_YOUR OBJECTIVE_: Go through the material that comes after this and count the lines containing "bell"; report only the count.

════════════════════

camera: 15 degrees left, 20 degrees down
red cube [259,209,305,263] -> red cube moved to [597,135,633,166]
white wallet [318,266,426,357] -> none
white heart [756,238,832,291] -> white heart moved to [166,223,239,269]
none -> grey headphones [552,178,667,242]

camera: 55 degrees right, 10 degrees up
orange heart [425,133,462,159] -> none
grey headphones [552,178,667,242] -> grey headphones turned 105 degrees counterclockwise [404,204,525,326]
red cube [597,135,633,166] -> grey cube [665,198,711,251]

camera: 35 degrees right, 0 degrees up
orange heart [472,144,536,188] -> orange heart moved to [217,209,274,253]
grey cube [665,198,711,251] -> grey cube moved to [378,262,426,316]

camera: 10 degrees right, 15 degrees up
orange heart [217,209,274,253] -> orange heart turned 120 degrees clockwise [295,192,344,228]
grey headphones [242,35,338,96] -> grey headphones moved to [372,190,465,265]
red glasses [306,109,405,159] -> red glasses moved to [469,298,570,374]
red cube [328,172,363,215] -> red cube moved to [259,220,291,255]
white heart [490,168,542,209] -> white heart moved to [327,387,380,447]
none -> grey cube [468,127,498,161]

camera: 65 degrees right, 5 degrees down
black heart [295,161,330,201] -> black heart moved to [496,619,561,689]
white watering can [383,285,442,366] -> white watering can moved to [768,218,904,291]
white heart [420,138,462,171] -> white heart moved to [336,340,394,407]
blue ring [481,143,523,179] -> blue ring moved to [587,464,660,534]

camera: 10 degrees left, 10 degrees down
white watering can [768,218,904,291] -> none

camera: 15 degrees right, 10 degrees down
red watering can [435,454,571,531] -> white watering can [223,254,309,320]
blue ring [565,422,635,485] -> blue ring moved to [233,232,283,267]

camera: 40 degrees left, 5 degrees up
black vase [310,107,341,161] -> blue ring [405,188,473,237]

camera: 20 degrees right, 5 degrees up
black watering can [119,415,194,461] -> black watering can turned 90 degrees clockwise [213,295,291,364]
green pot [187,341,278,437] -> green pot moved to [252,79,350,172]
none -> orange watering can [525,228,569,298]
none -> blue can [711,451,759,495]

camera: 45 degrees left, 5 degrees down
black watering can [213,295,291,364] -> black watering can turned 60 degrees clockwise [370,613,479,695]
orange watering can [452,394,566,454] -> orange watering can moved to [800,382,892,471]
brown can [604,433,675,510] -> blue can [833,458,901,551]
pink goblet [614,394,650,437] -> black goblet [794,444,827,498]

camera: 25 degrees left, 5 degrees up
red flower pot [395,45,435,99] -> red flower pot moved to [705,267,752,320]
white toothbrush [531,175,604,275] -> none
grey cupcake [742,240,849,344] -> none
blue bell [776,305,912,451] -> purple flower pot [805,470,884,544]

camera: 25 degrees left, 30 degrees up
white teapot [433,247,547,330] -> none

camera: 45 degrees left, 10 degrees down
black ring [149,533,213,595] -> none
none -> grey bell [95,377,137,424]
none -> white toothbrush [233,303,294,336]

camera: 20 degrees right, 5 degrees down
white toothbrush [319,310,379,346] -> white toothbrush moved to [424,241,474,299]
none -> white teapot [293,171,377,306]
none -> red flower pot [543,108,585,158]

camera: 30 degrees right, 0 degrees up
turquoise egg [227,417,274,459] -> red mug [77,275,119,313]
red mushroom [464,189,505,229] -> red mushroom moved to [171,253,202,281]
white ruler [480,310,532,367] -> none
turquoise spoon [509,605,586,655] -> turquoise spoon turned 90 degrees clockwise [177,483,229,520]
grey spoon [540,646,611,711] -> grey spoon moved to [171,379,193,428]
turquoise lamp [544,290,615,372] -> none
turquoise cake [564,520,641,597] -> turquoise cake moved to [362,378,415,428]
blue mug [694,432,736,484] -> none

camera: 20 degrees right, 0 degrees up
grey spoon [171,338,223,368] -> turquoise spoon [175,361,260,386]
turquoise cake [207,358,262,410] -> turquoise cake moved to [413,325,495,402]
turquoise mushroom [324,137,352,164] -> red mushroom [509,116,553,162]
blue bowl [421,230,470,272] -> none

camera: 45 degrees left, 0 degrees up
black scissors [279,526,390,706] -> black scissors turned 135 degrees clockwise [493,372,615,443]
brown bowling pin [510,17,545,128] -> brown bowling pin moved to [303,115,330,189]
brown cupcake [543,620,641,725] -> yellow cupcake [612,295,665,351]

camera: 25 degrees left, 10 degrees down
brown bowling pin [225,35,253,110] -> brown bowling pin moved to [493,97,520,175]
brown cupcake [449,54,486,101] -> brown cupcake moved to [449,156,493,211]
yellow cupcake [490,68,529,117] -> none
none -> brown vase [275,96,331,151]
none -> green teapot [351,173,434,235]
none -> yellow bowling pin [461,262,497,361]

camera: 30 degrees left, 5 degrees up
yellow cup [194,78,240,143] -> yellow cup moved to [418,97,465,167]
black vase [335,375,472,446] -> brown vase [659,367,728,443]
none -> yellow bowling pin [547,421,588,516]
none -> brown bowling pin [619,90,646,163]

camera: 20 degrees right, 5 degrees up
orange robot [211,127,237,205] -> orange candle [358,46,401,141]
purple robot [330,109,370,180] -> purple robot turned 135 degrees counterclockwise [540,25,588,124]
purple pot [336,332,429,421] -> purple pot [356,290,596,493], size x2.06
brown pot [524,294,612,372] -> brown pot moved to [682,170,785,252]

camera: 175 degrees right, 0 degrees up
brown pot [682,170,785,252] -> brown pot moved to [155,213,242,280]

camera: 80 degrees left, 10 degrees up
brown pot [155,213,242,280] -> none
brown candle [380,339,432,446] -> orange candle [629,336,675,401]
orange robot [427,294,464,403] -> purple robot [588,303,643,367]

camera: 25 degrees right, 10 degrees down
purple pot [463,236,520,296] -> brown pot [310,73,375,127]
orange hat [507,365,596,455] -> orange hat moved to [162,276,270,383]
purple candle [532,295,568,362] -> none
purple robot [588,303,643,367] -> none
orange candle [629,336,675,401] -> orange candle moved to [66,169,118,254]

════════════════════

_ANSWER TO THE PROBLEM_: 2